● What the exercise asks: Update the material from its first line through the line that has "PTT: 5:30 -> 5:25" by changing "none" to "blank" and leaving everything else as it is. Give back only those lines.

● Items:
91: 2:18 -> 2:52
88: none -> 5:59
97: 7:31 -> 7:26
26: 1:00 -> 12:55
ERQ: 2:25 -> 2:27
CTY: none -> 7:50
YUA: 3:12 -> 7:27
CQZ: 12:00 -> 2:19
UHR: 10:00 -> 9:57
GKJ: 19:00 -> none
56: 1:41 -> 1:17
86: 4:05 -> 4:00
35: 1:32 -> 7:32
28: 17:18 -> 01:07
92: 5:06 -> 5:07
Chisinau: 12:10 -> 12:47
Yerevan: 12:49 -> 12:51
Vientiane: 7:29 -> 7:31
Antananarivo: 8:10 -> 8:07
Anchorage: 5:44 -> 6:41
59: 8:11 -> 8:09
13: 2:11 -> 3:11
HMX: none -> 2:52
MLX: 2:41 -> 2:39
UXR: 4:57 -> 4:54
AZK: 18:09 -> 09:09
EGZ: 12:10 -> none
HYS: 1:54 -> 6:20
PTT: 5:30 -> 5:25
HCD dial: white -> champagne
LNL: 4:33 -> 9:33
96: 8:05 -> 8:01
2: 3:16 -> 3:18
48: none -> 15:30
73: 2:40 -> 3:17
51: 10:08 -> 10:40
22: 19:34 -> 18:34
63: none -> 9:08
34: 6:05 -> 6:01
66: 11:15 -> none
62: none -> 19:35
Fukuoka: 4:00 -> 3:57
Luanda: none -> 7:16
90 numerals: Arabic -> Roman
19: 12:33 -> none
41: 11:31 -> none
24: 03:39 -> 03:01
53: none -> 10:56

● Exercise solution:
91: 2:18 -> 2:52
88: blank -> 5:59
97: 7:31 -> 7:26
26: 1:00 -> 12:55
ERQ: 2:25 -> 2:27
CTY: blank -> 7:50
YUA: 3:12 -> 7:27
CQZ: 12:00 -> 2:19
UHR: 10:00 -> 9:57
GKJ: 19:00 -> blank
56: 1:41 -> 1:17
86: 4:05 -> 4:00
35: 1:32 -> 7:32
28: 17:18 -> 01:07
92: 5:06 -> 5:07
Chisinau: 12:10 -> 12:47
Yerevan: 12:49 -> 12:51
Vientiane: 7:29 -> 7:31
Antananarivo: 8:10 -> 8:07
Anchorage: 5:44 -> 6:41
59: 8:11 -> 8:09
13: 2:11 -> 3:11
HMX: blank -> 2:52
MLX: 2:41 -> 2:39
UXR: 4:57 -> 4:54
AZK: 18:09 -> 09:09
EGZ: 12:10 -> blank
HYS: 1:54 -> 6:20
PTT: 5:30 -> 5:25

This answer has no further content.